_Polygon outline sequences_:
■ ■ ■ ■ ■
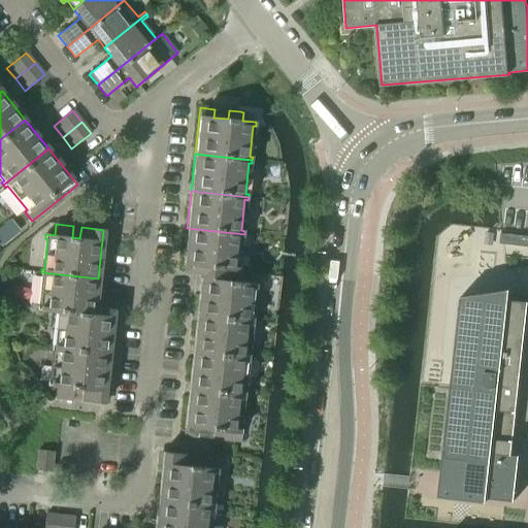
[(183,266),(201,268),(201,273),(239,276),(240,267),(237,267),(240,236),(243,236),(244,234),(187,228),(183,266)]
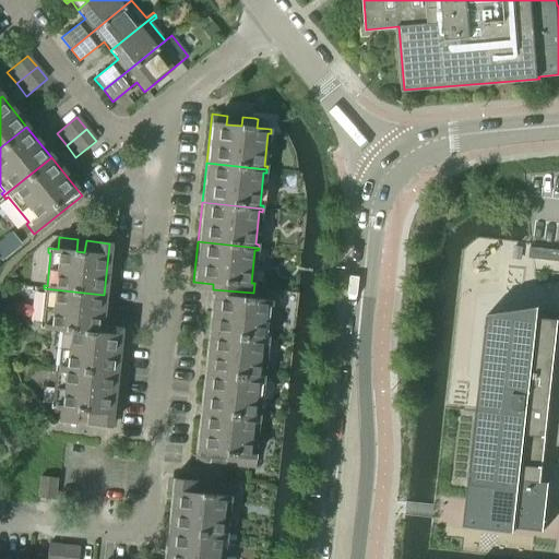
[(558,249),(530,247),(528,258),(558,261),(558,249)]
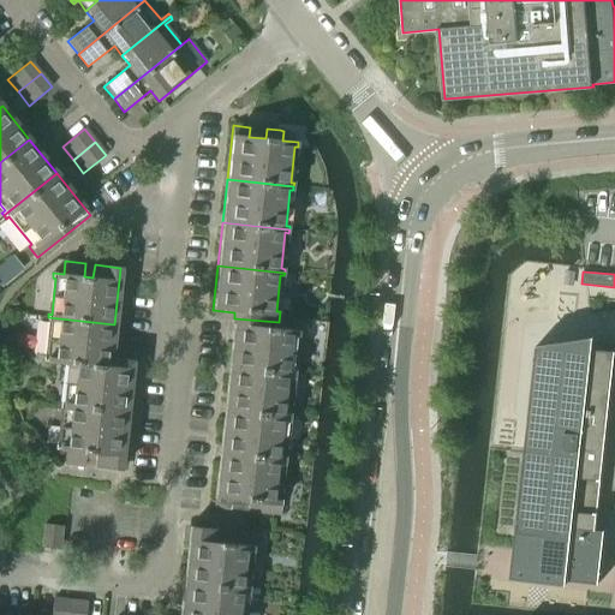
[(55,363),(65,364),(65,363),(109,368),(109,366),(114,324),(48,317),(47,321),(52,321),(47,358),(43,357),(43,362),(55,363)]
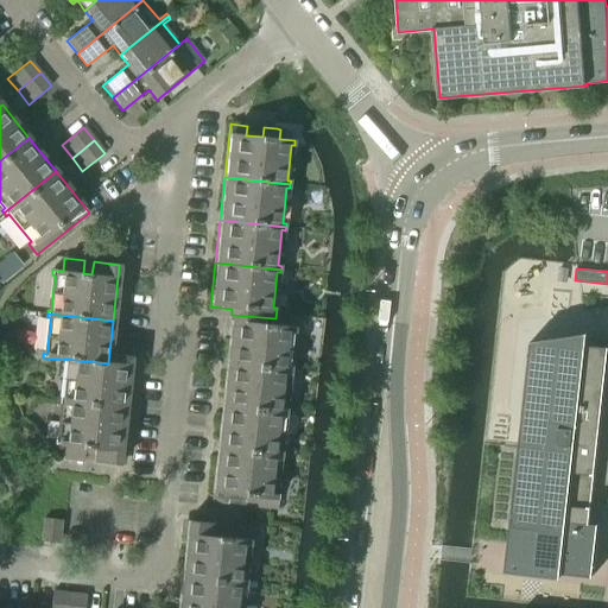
[(232,315),(226,363),(291,371),(292,367),(289,367),(292,331),(296,331),(296,327),(276,324),(276,318),(232,315)]
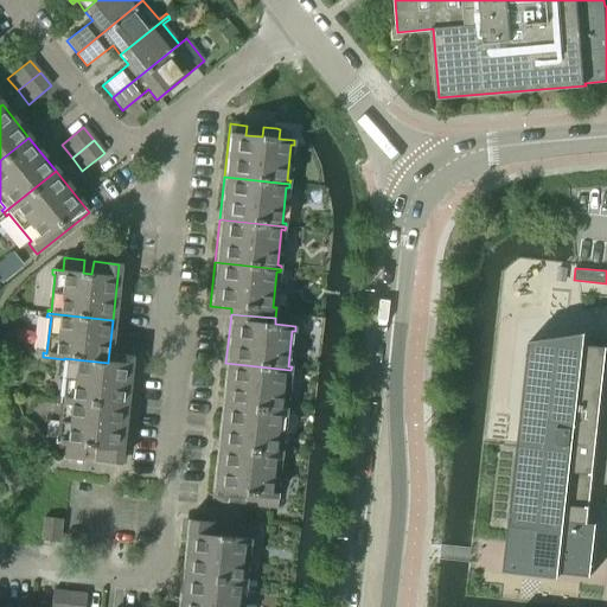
[(529,340),(509,526),(563,532),(564,531),(562,530),(563,521),(588,524),(588,522),(586,522),(589,499),(606,500),(606,350),(606,349),(606,347),(606,346),(583,344),(585,334),(587,334),(586,332),(529,340)]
■ ■ ■ ■ ■
Please transcribe all of the entries exactly and omit any picture they hold.

_REPLY TO THE TASK_:
[(183,266),(201,268),(201,273),(239,276),(240,267),(237,267),(240,236),(243,236),(244,234),(187,228),(183,266)]
[(558,249),(530,247),(528,258),(558,261),(558,249)]
[(55,363),(65,364),(65,363),(109,368),(109,366),(114,324),(48,317),(47,321),(52,321),(47,358),(43,357),(43,362),(55,363)]
[(232,315),(226,363),(291,371),(292,367),(289,367),(292,331),(296,331),(296,327),(276,324),(276,318),(232,315)]
[(529,340),(509,526),(563,532),(564,531),(562,530),(563,521),(588,524),(588,522),(586,522),(589,499),(606,500),(606,350),(606,349),(606,347),(606,346),(583,344),(585,334),(587,334),(586,332),(529,340)]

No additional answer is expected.